Scene change data:
....

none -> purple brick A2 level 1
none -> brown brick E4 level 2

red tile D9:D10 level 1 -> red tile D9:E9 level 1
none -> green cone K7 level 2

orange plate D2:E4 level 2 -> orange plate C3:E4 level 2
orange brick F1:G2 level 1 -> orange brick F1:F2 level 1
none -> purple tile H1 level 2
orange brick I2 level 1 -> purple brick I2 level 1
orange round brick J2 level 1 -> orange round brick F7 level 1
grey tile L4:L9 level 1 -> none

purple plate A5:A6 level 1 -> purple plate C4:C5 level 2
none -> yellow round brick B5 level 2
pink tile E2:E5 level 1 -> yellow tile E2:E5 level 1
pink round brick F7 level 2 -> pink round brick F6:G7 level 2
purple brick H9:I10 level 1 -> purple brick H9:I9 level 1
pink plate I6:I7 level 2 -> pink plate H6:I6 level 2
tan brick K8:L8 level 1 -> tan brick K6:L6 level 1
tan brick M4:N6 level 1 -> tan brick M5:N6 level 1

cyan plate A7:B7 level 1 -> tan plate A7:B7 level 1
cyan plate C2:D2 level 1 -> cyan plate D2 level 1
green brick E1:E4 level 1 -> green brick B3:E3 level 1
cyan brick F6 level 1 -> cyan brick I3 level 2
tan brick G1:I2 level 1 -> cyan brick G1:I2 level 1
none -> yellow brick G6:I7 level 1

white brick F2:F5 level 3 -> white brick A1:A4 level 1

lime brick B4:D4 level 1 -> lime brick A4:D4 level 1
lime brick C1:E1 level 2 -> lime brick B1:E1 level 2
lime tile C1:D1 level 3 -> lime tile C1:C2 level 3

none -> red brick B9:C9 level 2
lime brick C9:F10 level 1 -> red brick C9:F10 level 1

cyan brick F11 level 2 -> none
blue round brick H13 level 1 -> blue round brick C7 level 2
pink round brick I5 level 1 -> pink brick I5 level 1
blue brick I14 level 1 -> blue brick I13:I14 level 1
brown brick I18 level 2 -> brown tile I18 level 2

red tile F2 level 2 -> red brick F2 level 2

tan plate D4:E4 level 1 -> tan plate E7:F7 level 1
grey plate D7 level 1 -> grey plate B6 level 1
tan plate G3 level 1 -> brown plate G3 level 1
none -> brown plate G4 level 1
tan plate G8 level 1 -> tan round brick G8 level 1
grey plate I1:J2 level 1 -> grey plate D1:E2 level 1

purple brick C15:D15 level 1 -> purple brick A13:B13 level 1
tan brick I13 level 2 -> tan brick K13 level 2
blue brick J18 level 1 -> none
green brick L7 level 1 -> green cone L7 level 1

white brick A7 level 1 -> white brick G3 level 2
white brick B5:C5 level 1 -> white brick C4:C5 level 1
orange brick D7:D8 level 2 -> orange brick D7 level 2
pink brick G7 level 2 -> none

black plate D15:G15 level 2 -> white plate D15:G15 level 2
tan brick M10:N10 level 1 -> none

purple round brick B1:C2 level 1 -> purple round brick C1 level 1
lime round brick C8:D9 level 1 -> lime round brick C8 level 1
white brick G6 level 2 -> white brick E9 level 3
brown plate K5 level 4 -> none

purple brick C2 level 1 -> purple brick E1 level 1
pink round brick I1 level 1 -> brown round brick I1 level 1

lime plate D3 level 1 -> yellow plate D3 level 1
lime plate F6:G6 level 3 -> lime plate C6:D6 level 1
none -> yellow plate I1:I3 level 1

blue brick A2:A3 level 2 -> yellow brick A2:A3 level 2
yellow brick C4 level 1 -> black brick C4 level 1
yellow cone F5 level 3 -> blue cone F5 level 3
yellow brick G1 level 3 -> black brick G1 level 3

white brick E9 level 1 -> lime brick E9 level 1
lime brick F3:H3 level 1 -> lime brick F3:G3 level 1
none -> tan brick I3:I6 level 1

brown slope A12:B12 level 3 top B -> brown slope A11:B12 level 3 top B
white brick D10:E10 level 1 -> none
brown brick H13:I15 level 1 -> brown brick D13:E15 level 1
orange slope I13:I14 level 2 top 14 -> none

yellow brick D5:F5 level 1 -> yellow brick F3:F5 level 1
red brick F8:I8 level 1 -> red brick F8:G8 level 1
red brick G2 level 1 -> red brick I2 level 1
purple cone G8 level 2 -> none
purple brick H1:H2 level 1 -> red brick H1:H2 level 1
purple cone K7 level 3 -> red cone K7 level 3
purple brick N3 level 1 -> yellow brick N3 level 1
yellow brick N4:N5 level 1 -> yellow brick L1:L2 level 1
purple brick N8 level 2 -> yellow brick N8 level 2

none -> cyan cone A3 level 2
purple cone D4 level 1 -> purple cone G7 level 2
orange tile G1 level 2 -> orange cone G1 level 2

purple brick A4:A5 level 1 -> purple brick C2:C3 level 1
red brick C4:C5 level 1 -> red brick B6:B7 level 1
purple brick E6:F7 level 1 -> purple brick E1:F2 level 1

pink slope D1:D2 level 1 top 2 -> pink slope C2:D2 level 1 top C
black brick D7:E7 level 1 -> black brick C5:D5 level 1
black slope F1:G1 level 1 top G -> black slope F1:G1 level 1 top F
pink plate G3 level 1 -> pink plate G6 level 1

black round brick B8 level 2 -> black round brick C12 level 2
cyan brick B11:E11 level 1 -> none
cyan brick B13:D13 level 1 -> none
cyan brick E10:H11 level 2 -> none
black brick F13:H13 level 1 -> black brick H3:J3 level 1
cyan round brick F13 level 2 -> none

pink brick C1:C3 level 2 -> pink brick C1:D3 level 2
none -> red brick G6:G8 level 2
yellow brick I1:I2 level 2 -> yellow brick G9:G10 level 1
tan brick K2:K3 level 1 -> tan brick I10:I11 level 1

....

ACTIVITY. Would you please copy exactly the part of the entries above that begins at the line containing "lime brick C1:E1" and ends at the line containing "lime round brick C8:D9", both lines included?

ANSWER SPACE.
lime brick C1:E1 level 2 -> lime brick B1:E1 level 2
lime tile C1:D1 level 3 -> lime tile C1:C2 level 3

none -> red brick B9:C9 level 2
lime brick C9:F10 level 1 -> red brick C9:F10 level 1

cyan brick F11 level 2 -> none
blue round brick H13 level 1 -> blue round brick C7 level 2
pink round brick I5 level 1 -> pink brick I5 level 1
blue brick I14 level 1 -> blue brick I13:I14 level 1
brown brick I18 level 2 -> brown tile I18 level 2

red tile F2 level 2 -> red brick F2 level 2

tan plate D4:E4 level 1 -> tan plate E7:F7 level 1
grey plate D7 level 1 -> grey plate B6 level 1
tan plate G3 level 1 -> brown plate G3 level 1
none -> brown plate G4 level 1
tan plate G8 level 1 -> tan round brick G8 level 1
grey plate I1:J2 level 1 -> grey plate D1:E2 level 1

purple brick C15:D15 level 1 -> purple brick A13:B13 level 1
tan brick I13 level 2 -> tan brick K13 level 2
blue brick J18 level 1 -> none
green brick L7 level 1 -> green cone L7 level 1

white brick A7 level 1 -> white brick G3 level 2
white brick B5:C5 level 1 -> white brick C4:C5 level 1
orange brick D7:D8 level 2 -> orange brick D7 level 2
pink brick G7 level 2 -> none

black plate D15:G15 level 2 -> white plate D15:G15 level 2
tan brick M10:N10 level 1 -> none

purple round brick B1:C2 level 1 -> purple round brick C1 level 1
lime round brick C8:D9 level 1 -> lime round brick C8 level 1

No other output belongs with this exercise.